> _THE PROBLEM_:
Whichever lines include the word "none", copy them as they appear in the data.

DATA SHOWN section start

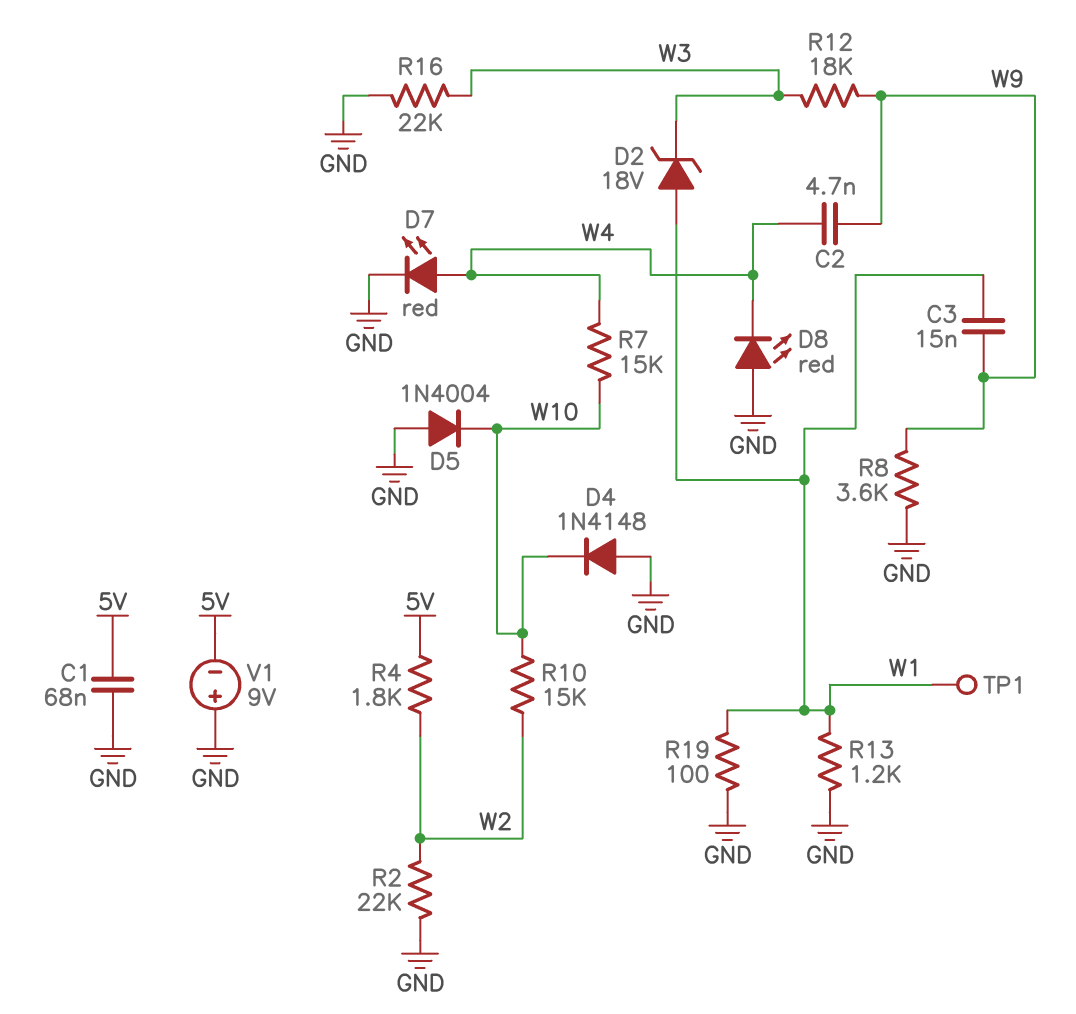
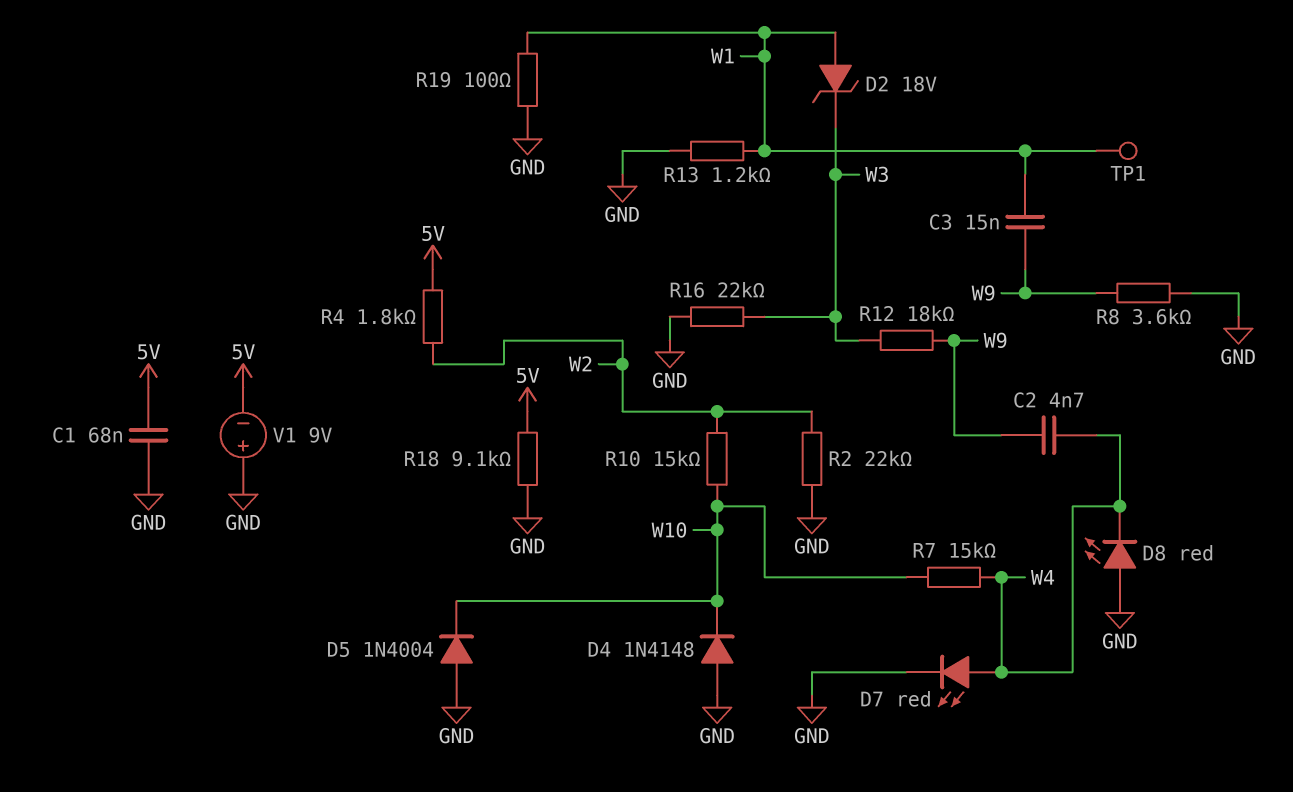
R18: none -> 9.1k (5V, GND)

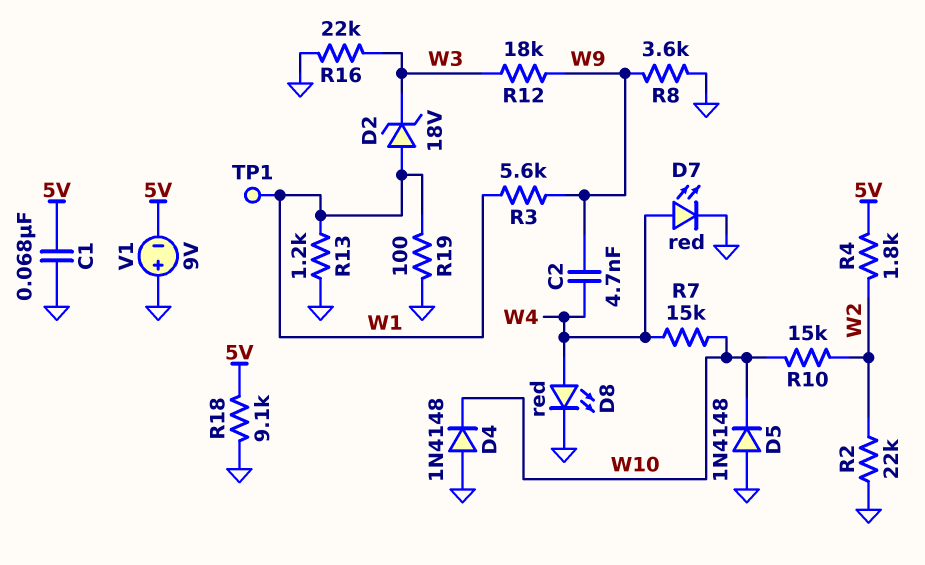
C3: 15nF (W1, W9) -> none
D5: diode 1N4004 (A GND, K W10) -> diode 1N4148 (A GND, K W10)
D8: LED red (A GND, K W4) -> LED red (A W4, K GND)
R3: none -> 5.6k (W1, W9)

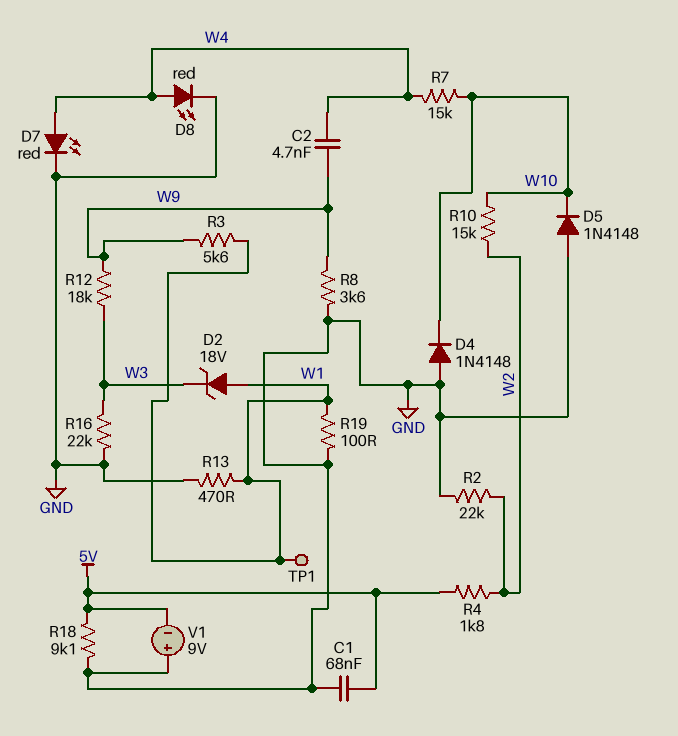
R13: 1.2k (GND, W1) -> 470 (GND, W1)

DATA SHOWN section end

> _SOLUTION TO THE PROBLEM_:
R18: none -> 9.1k (5V, GND)
C3: 15nF (W1, W9) -> none
R3: none -> 5.6k (W1, W9)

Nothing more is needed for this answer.